#### EXERCISE TASK
Could you copy every line of the entries below word for word, leaving the pictures out of your answer?

>> start

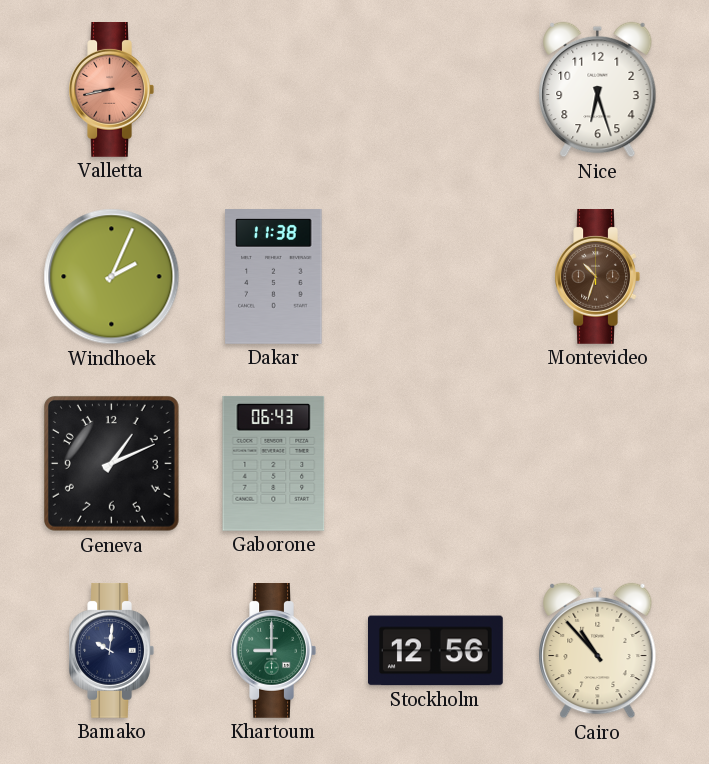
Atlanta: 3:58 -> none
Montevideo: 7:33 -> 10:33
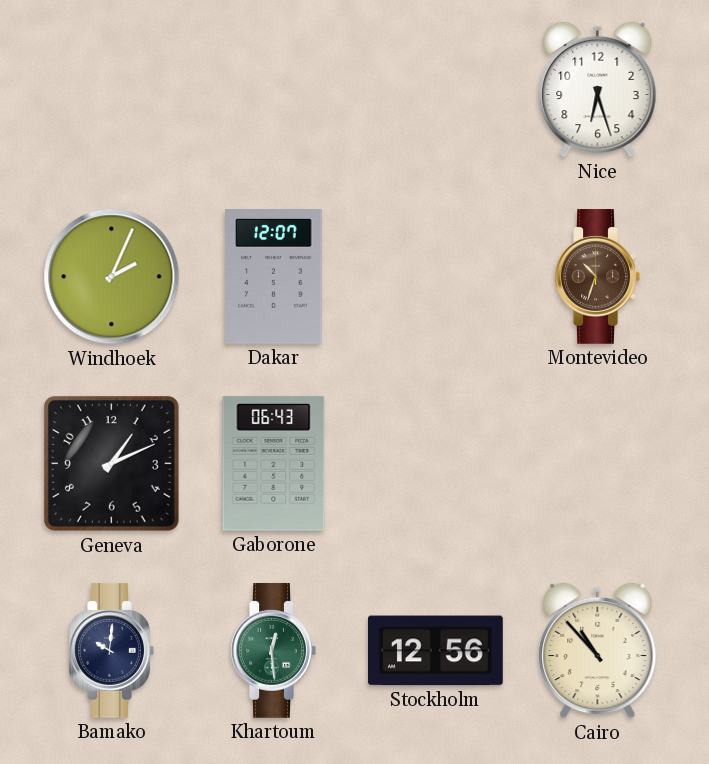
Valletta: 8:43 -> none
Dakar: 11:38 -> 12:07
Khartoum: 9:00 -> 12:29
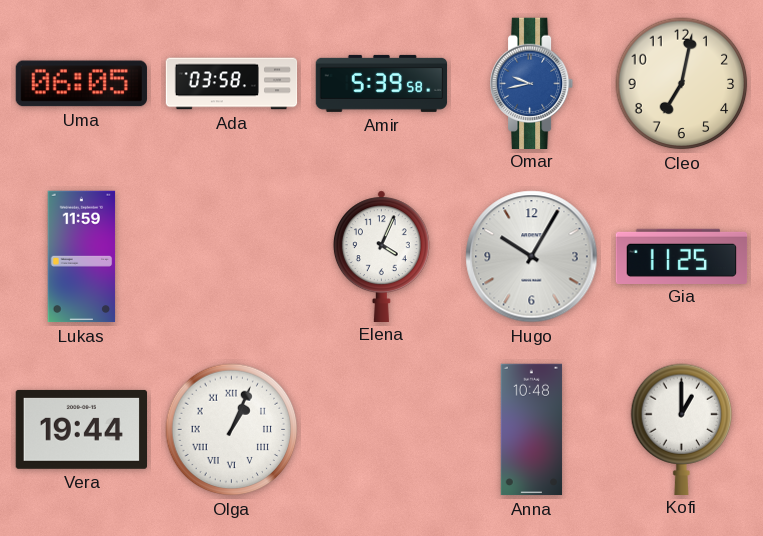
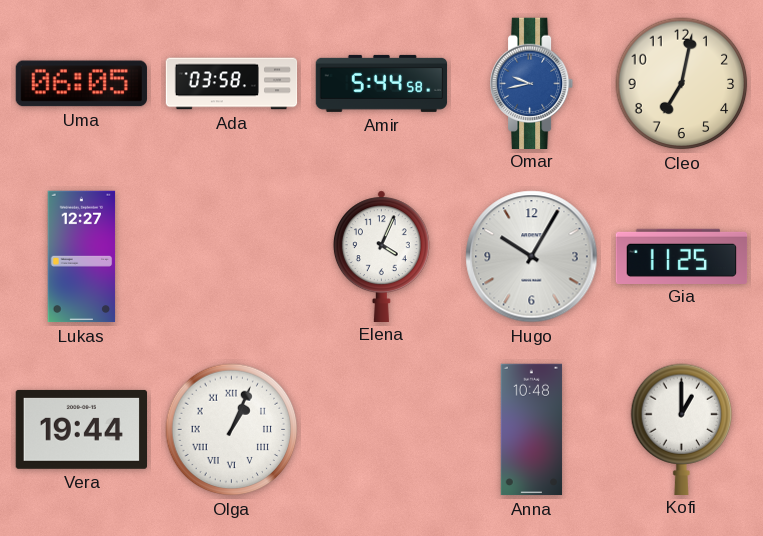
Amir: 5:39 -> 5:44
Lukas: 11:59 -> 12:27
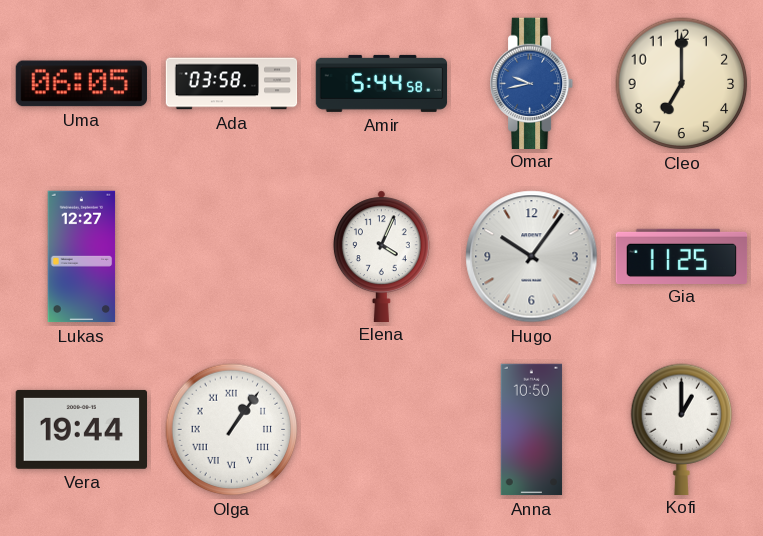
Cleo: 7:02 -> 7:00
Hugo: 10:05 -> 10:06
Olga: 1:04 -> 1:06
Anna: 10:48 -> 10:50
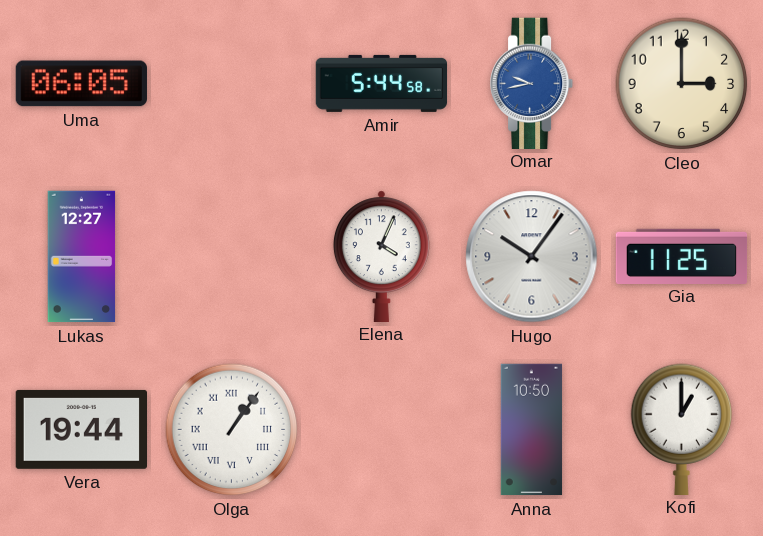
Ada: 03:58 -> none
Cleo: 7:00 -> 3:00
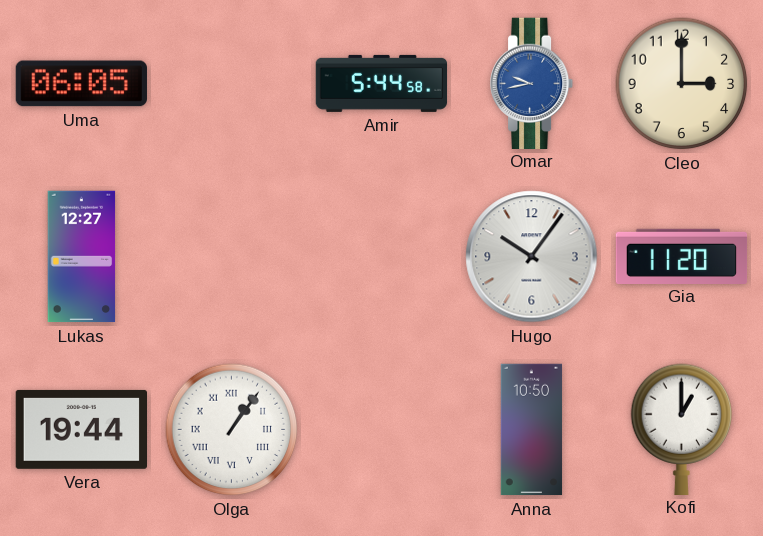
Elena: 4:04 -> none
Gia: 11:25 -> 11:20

>> end

#### EXPECTED OUTPUT
Atlanta: 3:58 -> none
Montevideo: 7:33 -> 10:33
Valletta: 8:43 -> none
Dakar: 11:38 -> 12:07
Khartoum: 9:00 -> 12:29
Amir: 5:39 -> 5:44
Lukas: 11:59 -> 12:27
Cleo: 7:02 -> 7:00
Hugo: 10:05 -> 10:06
Olga: 1:04 -> 1:06
Anna: 10:48 -> 10:50
Ada: 03:58 -> none
Cleo: 7:00 -> 3:00
Elena: 4:04 -> none
Gia: 11:25 -> 11:20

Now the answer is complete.